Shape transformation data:
►
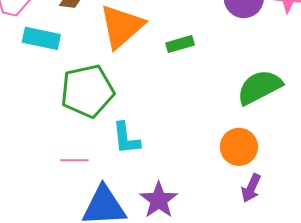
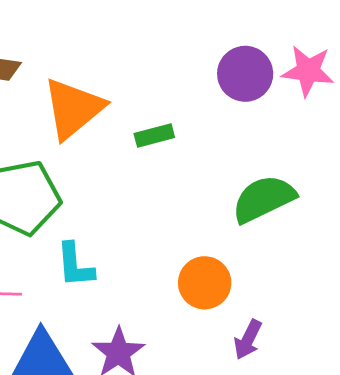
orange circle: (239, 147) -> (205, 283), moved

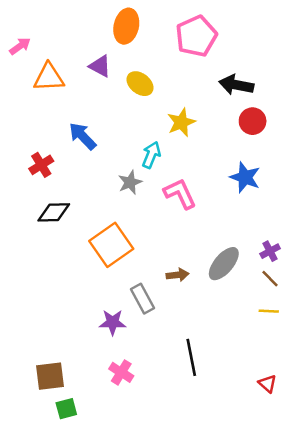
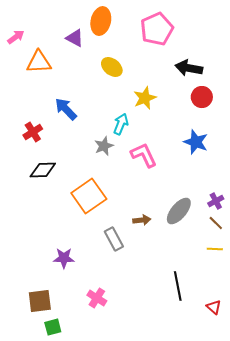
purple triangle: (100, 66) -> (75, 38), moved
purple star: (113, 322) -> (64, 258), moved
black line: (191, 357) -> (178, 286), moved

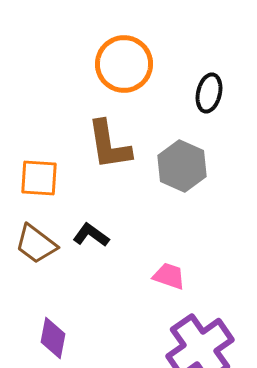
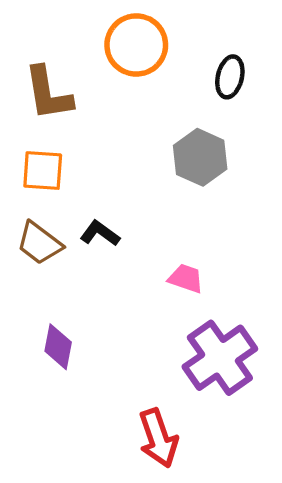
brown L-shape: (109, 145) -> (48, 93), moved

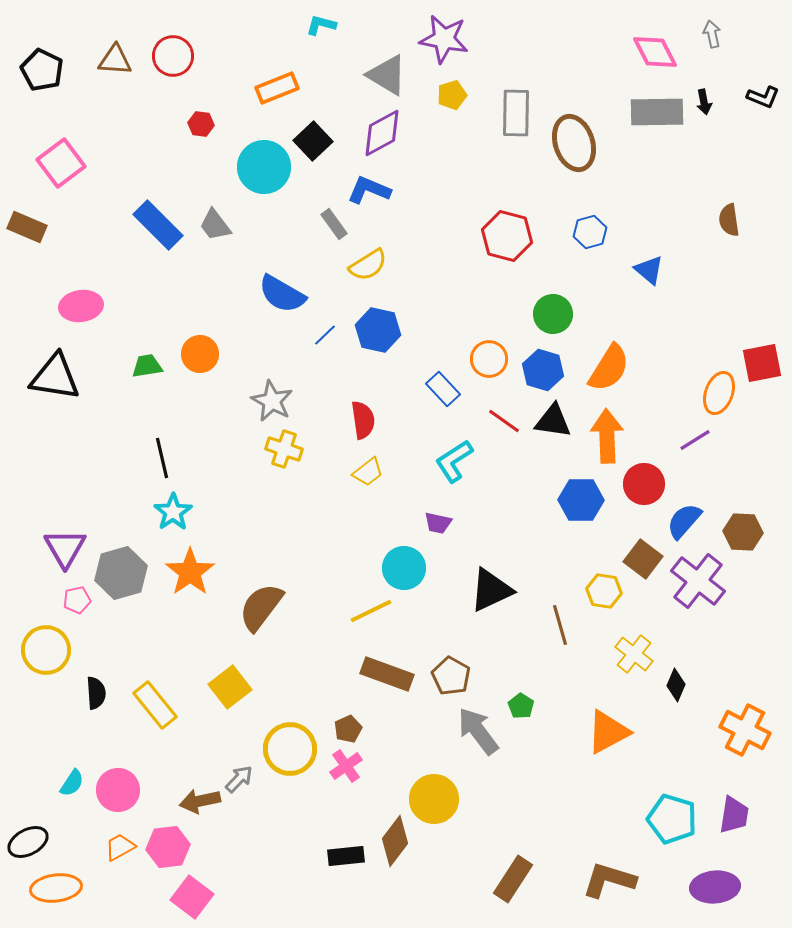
◄
**Exercise description**
The copy should match the records above exactly, except that pictures are dropped.

**Task output**
orange circle: (239, 147) -> (205, 283), moved

purple triangle: (100, 66) -> (75, 38), moved
purple star: (113, 322) -> (64, 258), moved
black line: (191, 357) -> (178, 286), moved

brown L-shape: (109, 145) -> (48, 93), moved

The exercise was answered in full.